• _Data provided_
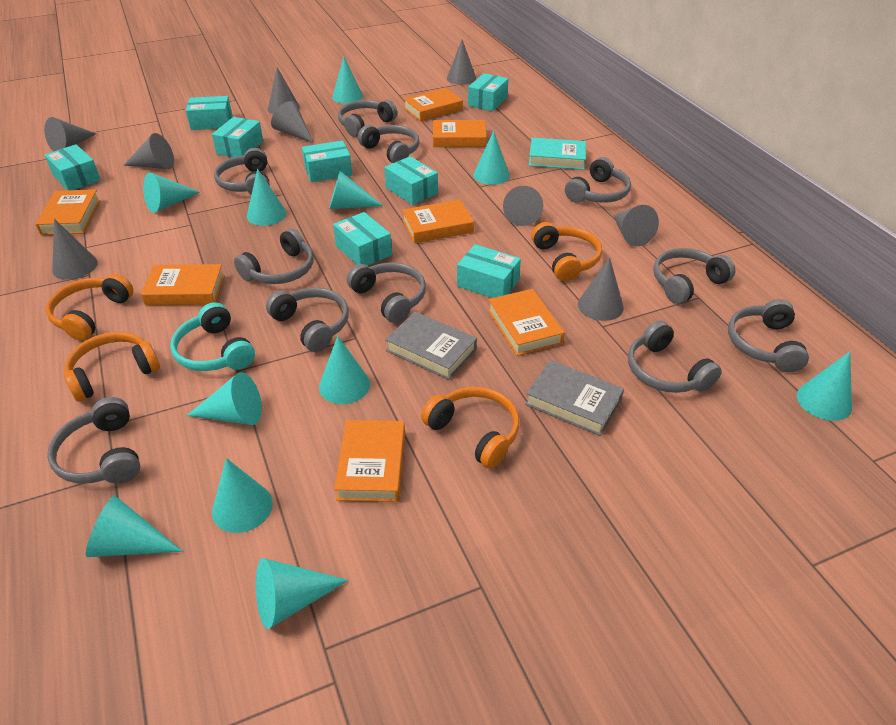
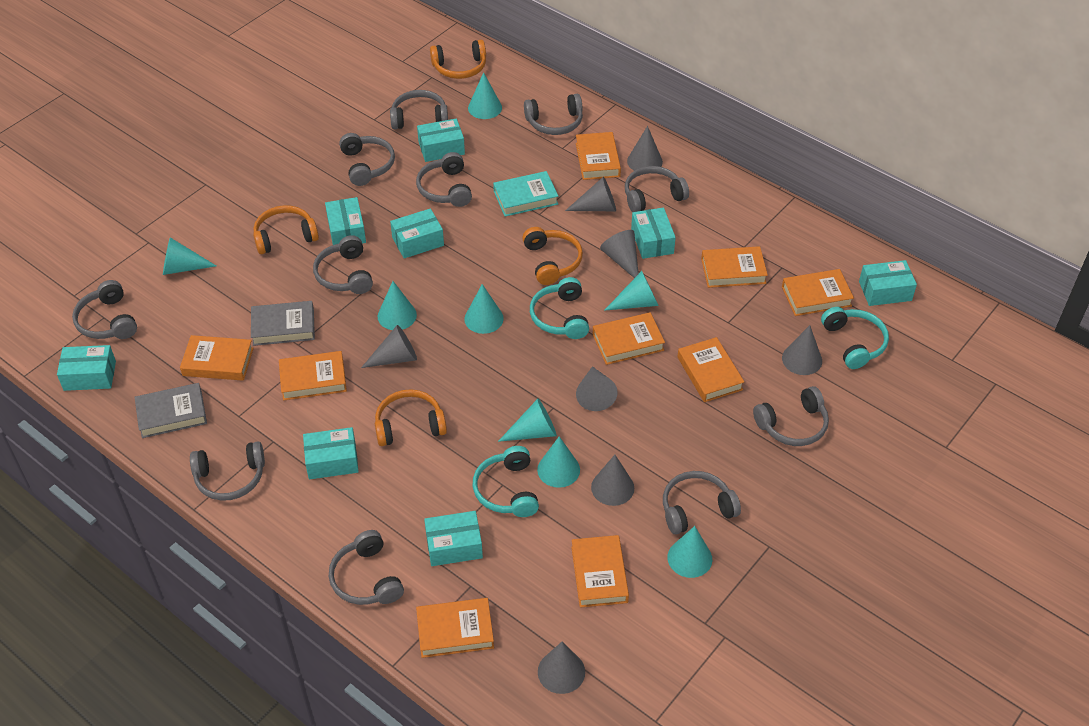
grey cone: 9 -> 8
orange book: 7 -> 9
turquoise cone: 11 -> 8
turquoise headphones: 1 -> 3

• _Task to complete_
Each line of the data is to be duplicated exactly; pictures stay out of the copy.

• _Response to the exercise_
grey cone: 9 -> 8
orange book: 7 -> 9
turquoise cone: 11 -> 8
turquoise headphones: 1 -> 3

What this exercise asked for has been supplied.